▶ _What is being asked_
The required result is an exact copy of the material from the line with "move,alarm clock in rose-pink,(409" through its final line, both ends included.
===
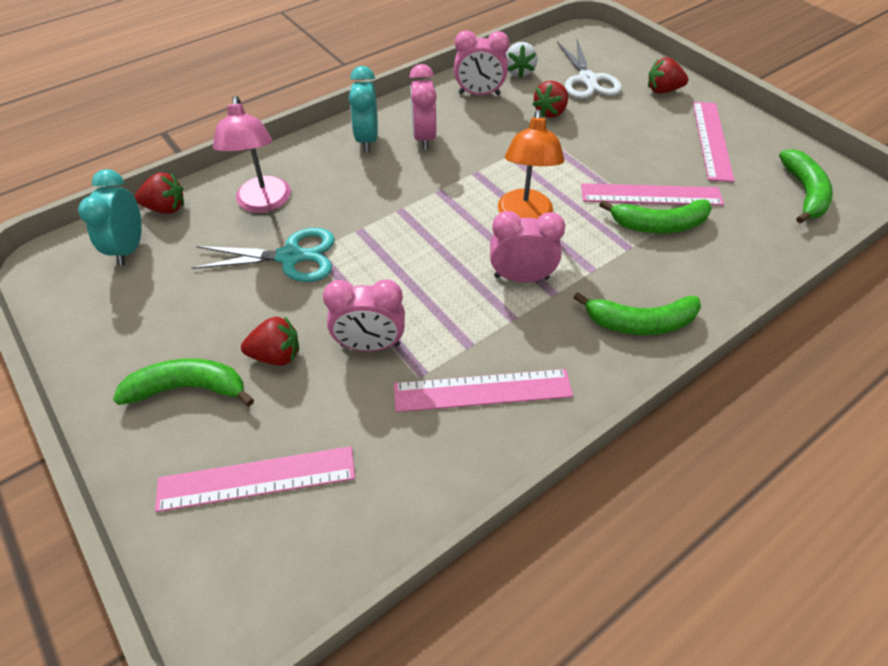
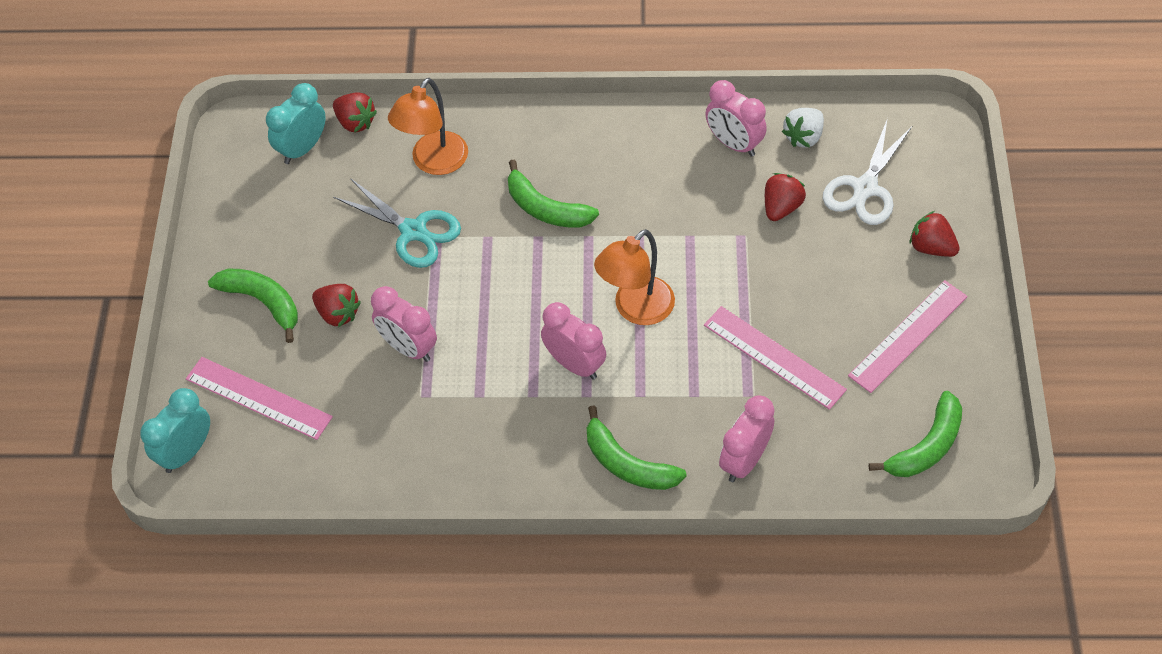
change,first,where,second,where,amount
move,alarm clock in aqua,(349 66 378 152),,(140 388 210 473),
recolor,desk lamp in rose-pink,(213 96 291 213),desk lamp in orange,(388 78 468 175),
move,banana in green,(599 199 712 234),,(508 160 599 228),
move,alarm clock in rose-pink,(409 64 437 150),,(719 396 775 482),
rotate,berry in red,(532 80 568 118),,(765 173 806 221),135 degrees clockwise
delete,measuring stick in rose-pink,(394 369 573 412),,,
===
▶ _Output of the task_
move,alarm clock in rose-pink,(409 64 437 150),,(719 396 775 482),
rotate,berry in red,(532 80 568 118),,(765 173 806 221),135 degrees clockwise
delete,measuring stick in rose-pink,(394 369 573 412),,,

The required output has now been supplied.